**Work instructions:** All lines from the one with "(371, 400) = (334, 359): blue" onward, through the last line of the records below, are to be retyped word for word.

Data for analysis below:

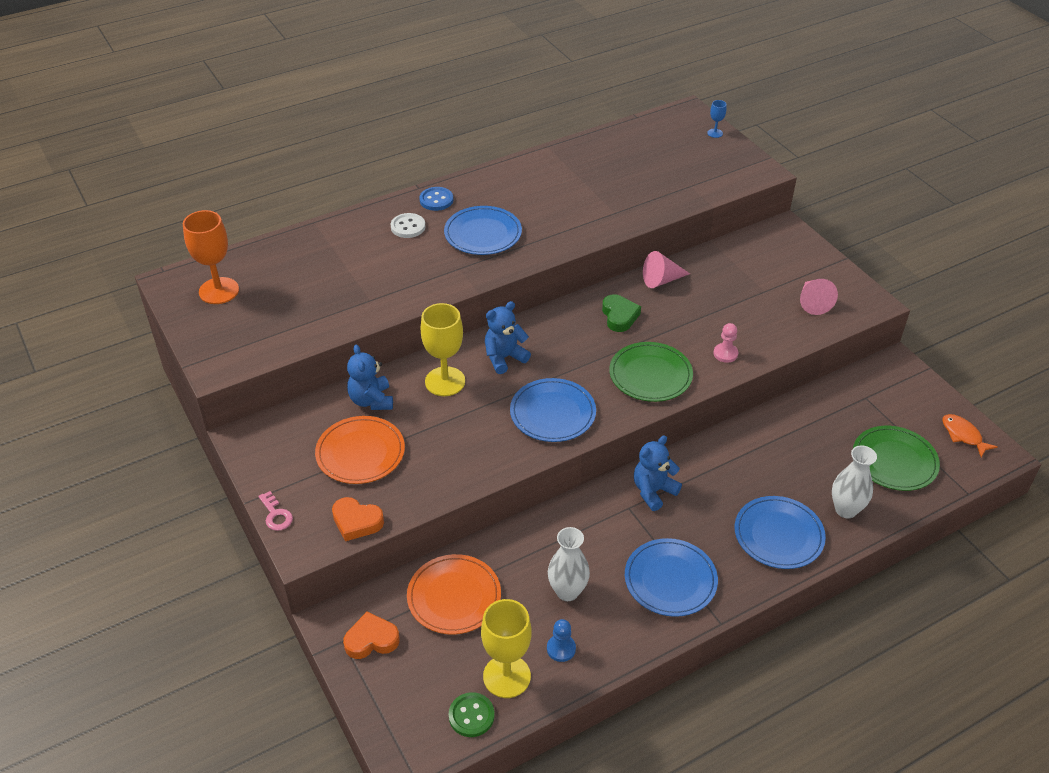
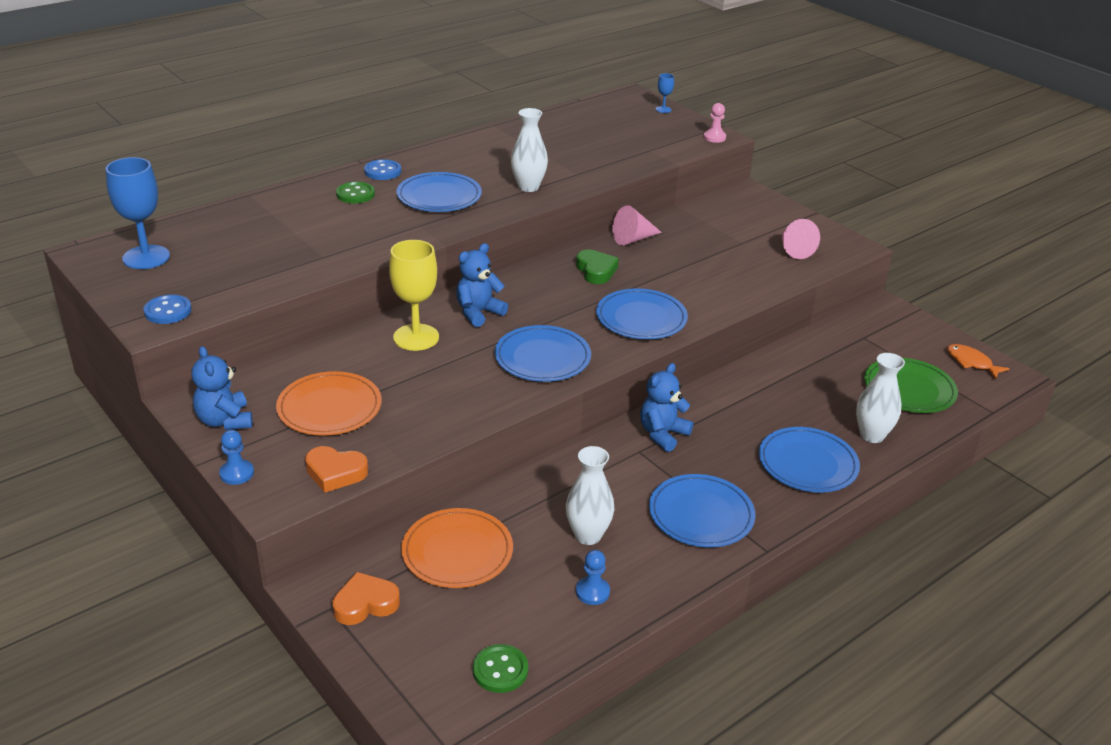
camera: 10 degrees left, 10 degrees down
(219, 291) = (146, 257): orange goblet -> blue goblet
(231, 353) = (168, 311): none -> blue button
(276, 515) = (237, 473): pink key -> blue pawn
(371, 400) = (334, 359): blue teddy bear -> blue teddy bear (225, 421)
(408, 227) = (355, 194): white button -> green button
(506, 676) = (534, 625): yellow goblet -> none
(567, 227) = (528, 187): none -> white vase
(650, 375) = (641, 318): green plate -> blue plate
(725, 354) = (716, 296): pink pawn -> pink pawn (714, 137)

End of Data for analysis.

**Response to this exercise:**
(371, 400) = (334, 359): blue teddy bear -> blue teddy bear (225, 421)
(408, 227) = (355, 194): white button -> green button
(506, 676) = (534, 625): yellow goblet -> none
(567, 227) = (528, 187): none -> white vase
(650, 375) = (641, 318): green plate -> blue plate
(725, 354) = (716, 296): pink pawn -> pink pawn (714, 137)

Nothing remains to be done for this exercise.